Description of the task —
When you return the data, keep every line exactly as it is and leave out the pictures.

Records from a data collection
═══

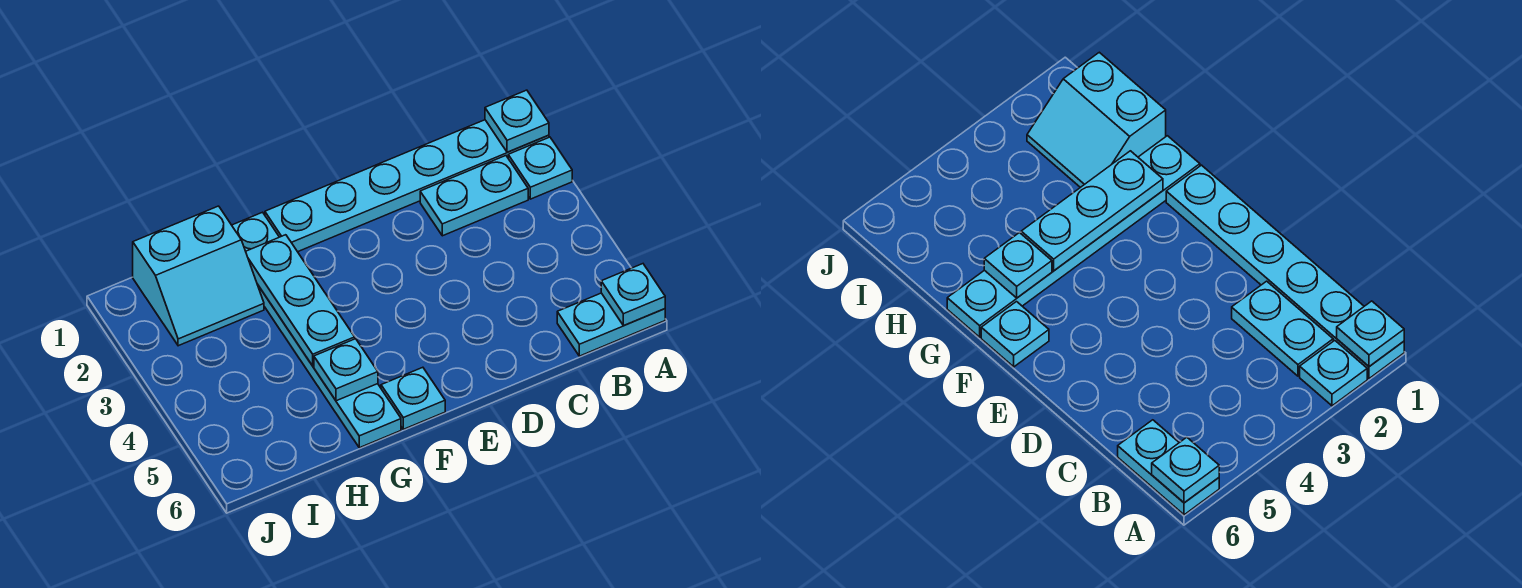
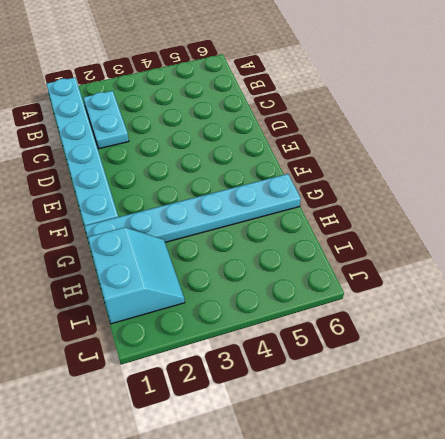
none -> cyan plate A2 level 1
none -> cyan plate A6:B6 level 1

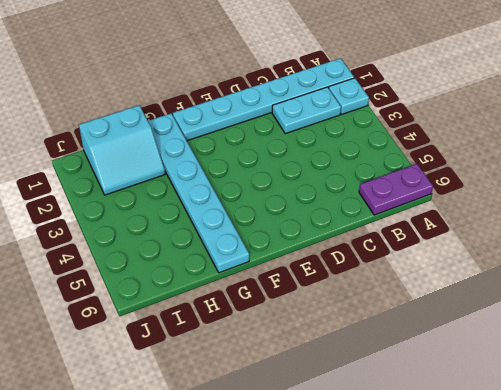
purple plate A6:B6 level 1 -> cyan plate A6:B6 level 1
none -> cyan plate F6 level 1
none -> cyan plate A1 level 2

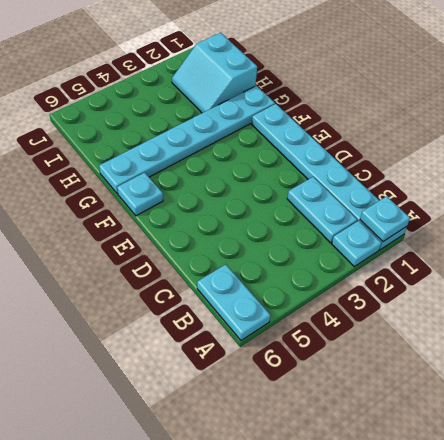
none -> cyan plate A6 level 2
none -> cyan plate G2:G4 level 2

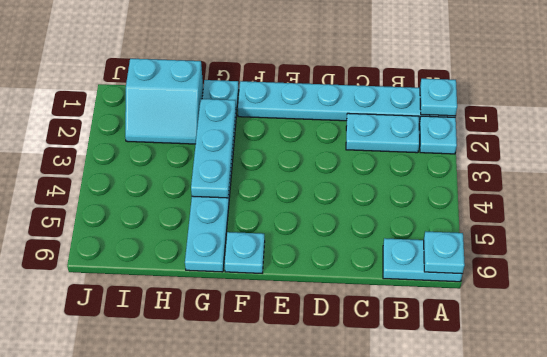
none -> cyan plate G5 level 2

═══

Solution for this exercise —
none -> cyan plate A2 level 1
none -> cyan plate A6:B6 level 1

purple plate A6:B6 level 1 -> cyan plate A6:B6 level 1
none -> cyan plate F6 level 1
none -> cyan plate A1 level 2

none -> cyan plate A6 level 2
none -> cyan plate G2:G4 level 2

none -> cyan plate G5 level 2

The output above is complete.